─── Available data ───
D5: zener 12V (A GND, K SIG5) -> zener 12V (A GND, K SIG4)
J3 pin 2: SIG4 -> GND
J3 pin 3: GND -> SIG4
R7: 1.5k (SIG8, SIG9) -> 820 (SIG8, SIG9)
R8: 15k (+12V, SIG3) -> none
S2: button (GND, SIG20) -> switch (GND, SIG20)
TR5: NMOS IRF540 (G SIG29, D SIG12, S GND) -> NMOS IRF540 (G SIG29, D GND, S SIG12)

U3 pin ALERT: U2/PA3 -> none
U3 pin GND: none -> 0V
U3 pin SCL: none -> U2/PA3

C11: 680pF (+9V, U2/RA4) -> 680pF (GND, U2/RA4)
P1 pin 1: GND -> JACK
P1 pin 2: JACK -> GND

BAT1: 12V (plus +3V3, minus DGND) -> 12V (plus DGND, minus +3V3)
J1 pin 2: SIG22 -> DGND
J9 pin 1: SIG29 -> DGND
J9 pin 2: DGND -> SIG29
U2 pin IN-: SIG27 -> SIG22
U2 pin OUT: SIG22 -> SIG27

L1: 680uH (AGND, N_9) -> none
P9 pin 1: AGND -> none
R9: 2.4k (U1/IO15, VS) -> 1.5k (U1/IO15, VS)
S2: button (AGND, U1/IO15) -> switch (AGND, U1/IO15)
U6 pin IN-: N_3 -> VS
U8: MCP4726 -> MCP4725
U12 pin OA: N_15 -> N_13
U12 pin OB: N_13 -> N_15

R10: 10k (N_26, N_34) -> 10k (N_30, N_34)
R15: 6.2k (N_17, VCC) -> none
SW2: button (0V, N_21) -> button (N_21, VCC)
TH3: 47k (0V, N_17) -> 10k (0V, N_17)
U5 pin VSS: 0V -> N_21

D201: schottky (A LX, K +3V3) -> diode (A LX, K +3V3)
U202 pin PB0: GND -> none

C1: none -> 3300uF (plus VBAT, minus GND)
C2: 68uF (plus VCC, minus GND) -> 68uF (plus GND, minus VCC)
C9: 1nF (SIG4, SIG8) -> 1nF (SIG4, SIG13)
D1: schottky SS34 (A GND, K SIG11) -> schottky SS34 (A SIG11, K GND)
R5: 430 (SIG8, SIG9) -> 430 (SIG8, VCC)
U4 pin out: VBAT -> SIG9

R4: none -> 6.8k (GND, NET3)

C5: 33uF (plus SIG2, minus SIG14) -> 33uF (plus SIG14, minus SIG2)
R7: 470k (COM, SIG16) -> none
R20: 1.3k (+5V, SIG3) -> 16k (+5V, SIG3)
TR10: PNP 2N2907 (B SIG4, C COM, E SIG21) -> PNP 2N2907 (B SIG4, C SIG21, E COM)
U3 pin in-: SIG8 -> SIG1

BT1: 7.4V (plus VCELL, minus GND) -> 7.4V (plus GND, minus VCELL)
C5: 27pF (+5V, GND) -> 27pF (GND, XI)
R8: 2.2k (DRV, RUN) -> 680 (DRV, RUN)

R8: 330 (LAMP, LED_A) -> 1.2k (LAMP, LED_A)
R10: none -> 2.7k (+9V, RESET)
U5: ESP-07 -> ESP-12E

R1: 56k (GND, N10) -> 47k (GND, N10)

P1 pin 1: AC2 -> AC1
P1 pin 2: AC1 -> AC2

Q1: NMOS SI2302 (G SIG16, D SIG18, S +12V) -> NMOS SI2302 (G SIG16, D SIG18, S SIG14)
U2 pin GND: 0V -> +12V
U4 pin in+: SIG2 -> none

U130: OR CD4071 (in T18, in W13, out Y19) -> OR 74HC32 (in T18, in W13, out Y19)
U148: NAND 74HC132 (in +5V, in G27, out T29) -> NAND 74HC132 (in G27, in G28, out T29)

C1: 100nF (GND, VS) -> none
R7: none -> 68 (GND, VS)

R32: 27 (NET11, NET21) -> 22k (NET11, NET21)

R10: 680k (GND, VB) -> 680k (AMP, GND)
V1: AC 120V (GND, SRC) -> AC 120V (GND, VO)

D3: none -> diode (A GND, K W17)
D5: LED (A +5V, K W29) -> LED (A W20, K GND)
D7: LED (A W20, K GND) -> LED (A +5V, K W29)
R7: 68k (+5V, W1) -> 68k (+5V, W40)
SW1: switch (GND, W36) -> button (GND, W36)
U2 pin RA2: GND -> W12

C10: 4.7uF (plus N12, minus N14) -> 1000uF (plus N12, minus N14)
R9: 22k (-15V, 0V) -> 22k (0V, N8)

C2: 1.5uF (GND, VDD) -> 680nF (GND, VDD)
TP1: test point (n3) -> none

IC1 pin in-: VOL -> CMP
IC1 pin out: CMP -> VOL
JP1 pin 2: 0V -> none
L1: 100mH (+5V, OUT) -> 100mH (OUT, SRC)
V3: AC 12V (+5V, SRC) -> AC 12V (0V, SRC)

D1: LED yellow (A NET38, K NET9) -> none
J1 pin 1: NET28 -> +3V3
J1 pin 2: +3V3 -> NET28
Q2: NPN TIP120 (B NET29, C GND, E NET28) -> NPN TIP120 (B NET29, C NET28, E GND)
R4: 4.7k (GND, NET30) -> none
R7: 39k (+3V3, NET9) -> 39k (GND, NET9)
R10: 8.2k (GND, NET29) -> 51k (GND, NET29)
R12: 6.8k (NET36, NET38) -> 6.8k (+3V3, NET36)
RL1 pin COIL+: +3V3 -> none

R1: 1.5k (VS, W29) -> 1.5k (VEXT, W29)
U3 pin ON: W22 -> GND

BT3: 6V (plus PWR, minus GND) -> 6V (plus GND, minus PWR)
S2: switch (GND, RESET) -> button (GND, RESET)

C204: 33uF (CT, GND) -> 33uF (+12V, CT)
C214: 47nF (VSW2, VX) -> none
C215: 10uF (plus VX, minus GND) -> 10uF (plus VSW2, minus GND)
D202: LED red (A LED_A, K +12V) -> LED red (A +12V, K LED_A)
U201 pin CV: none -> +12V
───
Could you set down, word for word, only the lines above from the line with "R7: 470k (COM, SIG16) -> none" to the line with "R8: 2.2k (DRV, RUN) -> 680 (DRV, RUN)", including both?

Result -
R7: 470k (COM, SIG16) -> none
R20: 1.3k (+5V, SIG3) -> 16k (+5V, SIG3)
TR10: PNP 2N2907 (B SIG4, C COM, E SIG21) -> PNP 2N2907 (B SIG4, C SIG21, E COM)
U3 pin in-: SIG8 -> SIG1

BT1: 7.4V (plus VCELL, minus GND) -> 7.4V (plus GND, minus VCELL)
C5: 27pF (+5V, GND) -> 27pF (GND, XI)
R8: 2.2k (DRV, RUN) -> 680 (DRV, RUN)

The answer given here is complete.